* [Dataset]:
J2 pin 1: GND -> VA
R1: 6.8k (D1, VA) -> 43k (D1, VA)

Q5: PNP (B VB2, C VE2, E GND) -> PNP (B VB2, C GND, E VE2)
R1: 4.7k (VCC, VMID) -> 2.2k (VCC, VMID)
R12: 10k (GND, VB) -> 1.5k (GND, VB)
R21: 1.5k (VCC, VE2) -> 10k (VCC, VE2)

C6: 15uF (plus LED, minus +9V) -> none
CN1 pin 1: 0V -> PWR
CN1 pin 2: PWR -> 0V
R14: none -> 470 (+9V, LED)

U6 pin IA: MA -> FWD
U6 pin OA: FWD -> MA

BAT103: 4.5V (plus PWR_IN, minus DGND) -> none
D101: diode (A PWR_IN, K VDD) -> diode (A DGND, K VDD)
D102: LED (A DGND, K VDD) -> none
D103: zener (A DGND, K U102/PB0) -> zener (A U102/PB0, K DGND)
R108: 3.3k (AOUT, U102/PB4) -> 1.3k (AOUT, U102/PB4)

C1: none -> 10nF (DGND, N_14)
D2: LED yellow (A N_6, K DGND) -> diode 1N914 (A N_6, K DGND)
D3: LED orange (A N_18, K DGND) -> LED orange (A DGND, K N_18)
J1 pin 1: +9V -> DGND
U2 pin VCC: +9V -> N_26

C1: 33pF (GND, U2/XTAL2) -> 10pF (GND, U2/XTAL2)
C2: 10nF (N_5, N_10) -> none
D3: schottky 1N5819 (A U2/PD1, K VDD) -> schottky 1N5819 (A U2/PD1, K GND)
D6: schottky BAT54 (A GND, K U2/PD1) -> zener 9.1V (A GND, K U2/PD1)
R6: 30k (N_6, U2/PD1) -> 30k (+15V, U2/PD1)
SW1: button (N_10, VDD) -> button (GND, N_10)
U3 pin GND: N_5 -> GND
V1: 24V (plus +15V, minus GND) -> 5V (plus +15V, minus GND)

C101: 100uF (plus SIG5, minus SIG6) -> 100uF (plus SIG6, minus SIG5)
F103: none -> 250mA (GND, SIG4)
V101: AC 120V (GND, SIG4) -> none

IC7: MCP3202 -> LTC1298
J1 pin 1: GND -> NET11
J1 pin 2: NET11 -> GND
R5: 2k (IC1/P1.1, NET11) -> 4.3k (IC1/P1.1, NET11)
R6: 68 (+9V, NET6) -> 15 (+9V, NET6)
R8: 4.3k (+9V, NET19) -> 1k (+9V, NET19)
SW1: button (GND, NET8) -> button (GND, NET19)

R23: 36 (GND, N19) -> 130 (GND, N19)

* [Brief]: The span to give again runs from the line with "D3: schottky 1N5819" through the last line of the records above; reproduce it exactly and nothing more.

* [Result of this exercise]:
D3: schottky 1N5819 (A U2/PD1, K VDD) -> schottky 1N5819 (A U2/PD1, K GND)
D6: schottky BAT54 (A GND, K U2/PD1) -> zener 9.1V (A GND, K U2/PD1)
R6: 30k (N_6, U2/PD1) -> 30k (+15V, U2/PD1)
SW1: button (N_10, VDD) -> button (GND, N_10)
U3 pin GND: N_5 -> GND
V1: 24V (plus +15V, minus GND) -> 5V (plus +15V, minus GND)

C101: 100uF (plus SIG5, minus SIG6) -> 100uF (plus SIG6, minus SIG5)
F103: none -> 250mA (GND, SIG4)
V101: AC 120V (GND, SIG4) -> none

IC7: MCP3202 -> LTC1298
J1 pin 1: GND -> NET11
J1 pin 2: NET11 -> GND
R5: 2k (IC1/P1.1, NET11) -> 4.3k (IC1/P1.1, NET11)
R6: 68 (+9V, NET6) -> 15 (+9V, NET6)
R8: 4.3k (+9V, NET19) -> 1k (+9V, NET19)
SW1: button (GND, NET8) -> button (GND, NET19)

R23: 36 (GND, N19) -> 130 (GND, N19)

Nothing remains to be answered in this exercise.